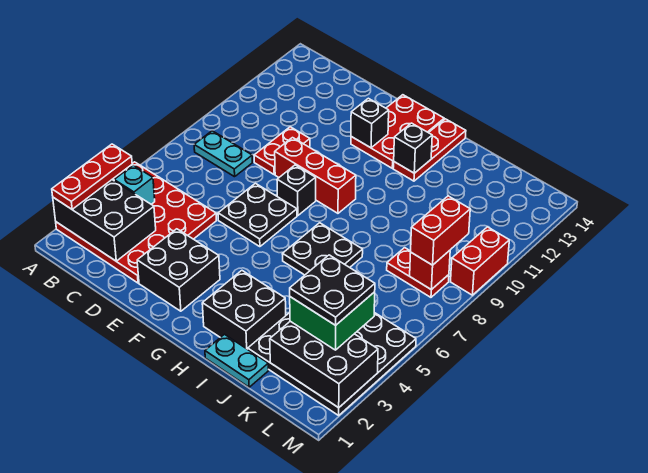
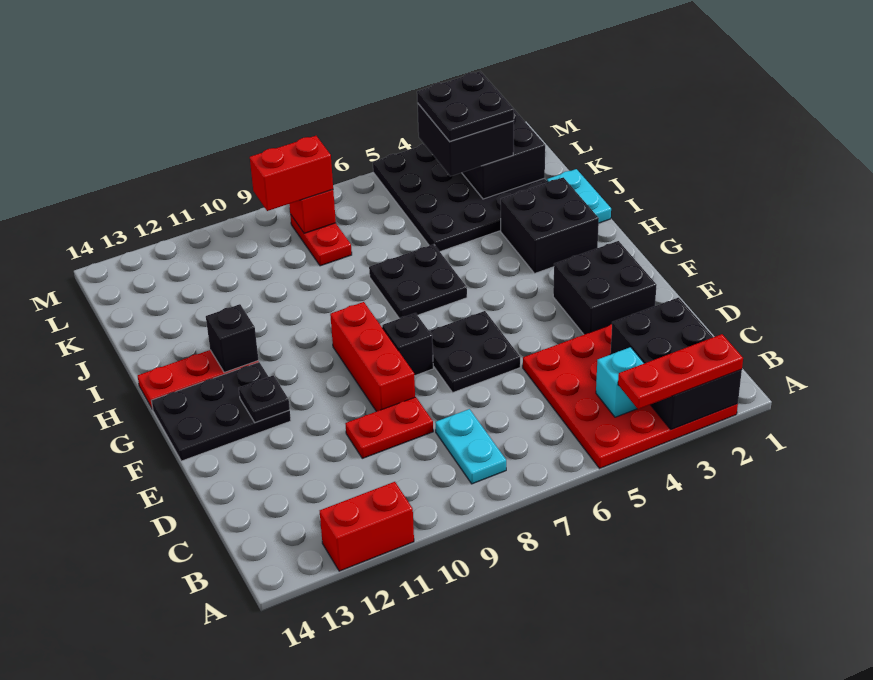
red plate F12:G14 level 1 -> black plate F12:G14 level 1
black brick F12 level 2 -> black plate F12 level 2
green brick K3:L4 level 3 -> black brick K3:L4 level 3
red brick M9:M10 level 1 -> red brick A11:A12 level 1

DIRECTIONS FOR THIS TASK: The data above should be repeated in full and exactly, with no pictures carried over.

PROBLEM SOLUTION:
red plate F12:G14 level 1 -> black plate F12:G14 level 1
black brick F12 level 2 -> black plate F12 level 2
green brick K3:L4 level 3 -> black brick K3:L4 level 3
red brick M9:M10 level 1 -> red brick A11:A12 level 1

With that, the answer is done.